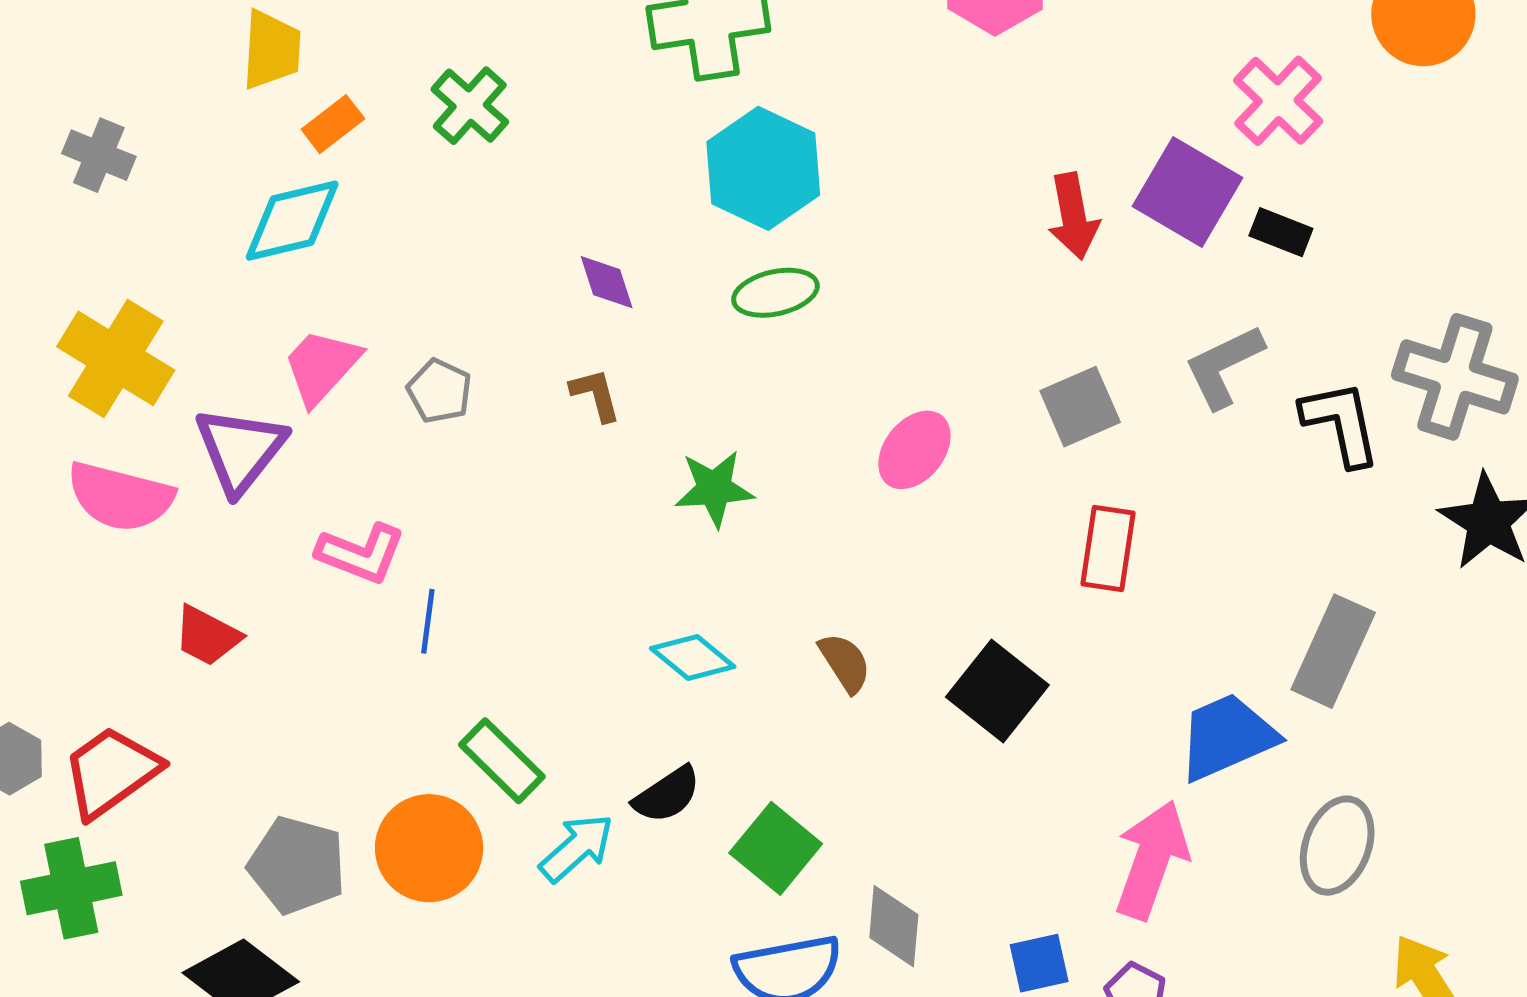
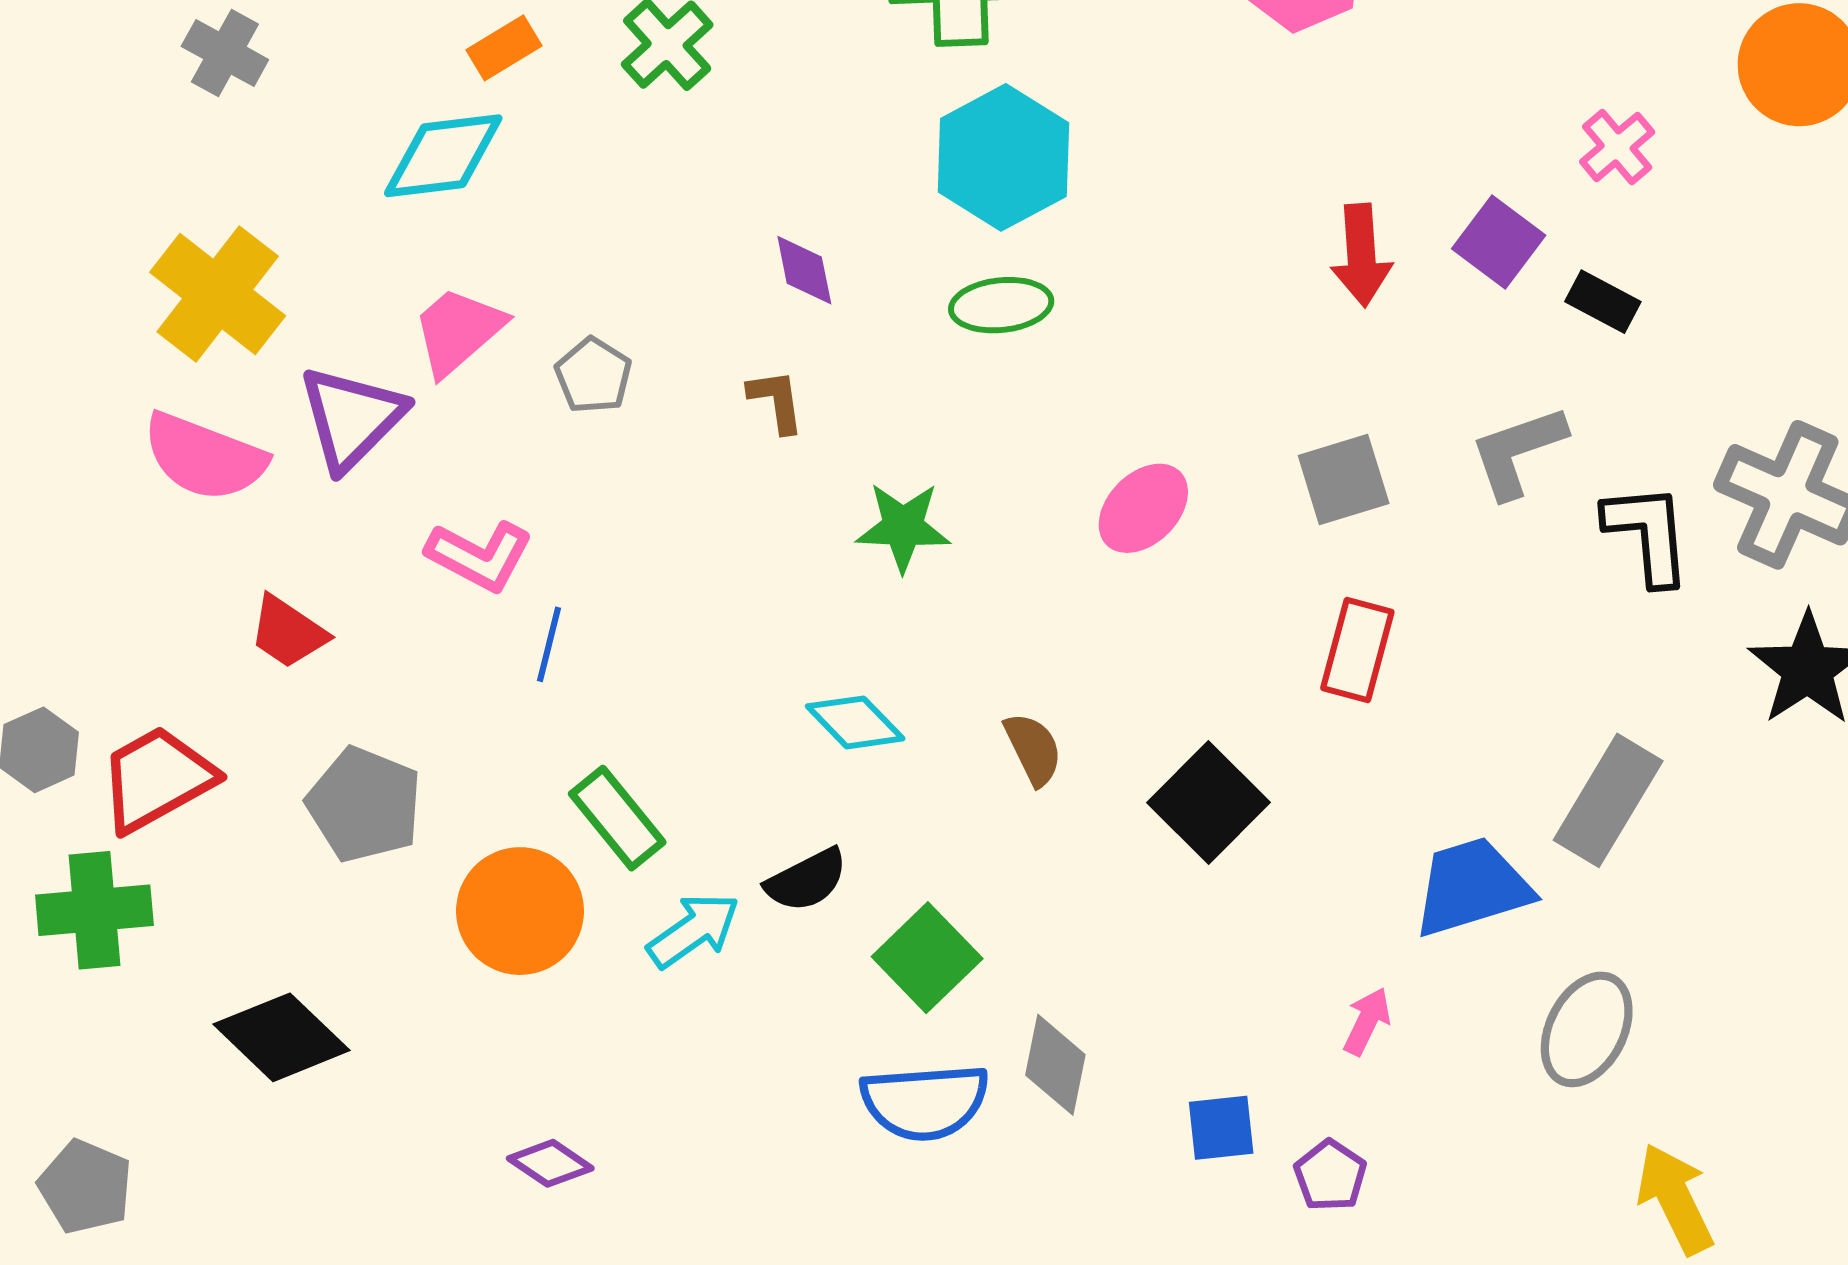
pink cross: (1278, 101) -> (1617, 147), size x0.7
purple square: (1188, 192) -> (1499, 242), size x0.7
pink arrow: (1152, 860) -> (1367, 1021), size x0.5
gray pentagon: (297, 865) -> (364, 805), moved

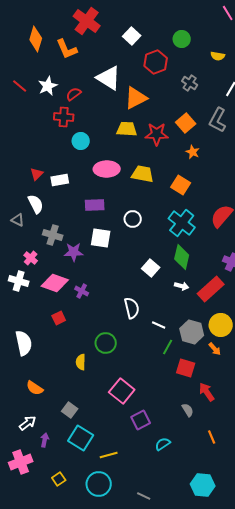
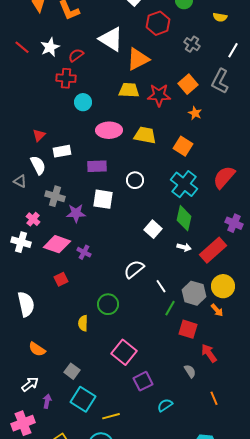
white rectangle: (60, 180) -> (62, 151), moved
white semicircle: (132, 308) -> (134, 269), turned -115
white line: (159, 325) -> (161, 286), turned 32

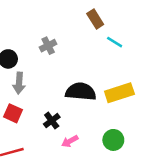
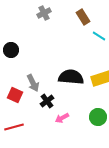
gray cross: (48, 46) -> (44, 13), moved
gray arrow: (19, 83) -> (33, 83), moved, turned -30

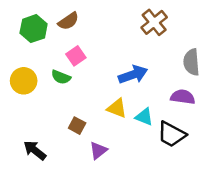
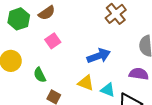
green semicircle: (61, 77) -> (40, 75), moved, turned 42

● **Prompt**
Write only the number of lines in the records that include the word "cross".

● **Written response**
2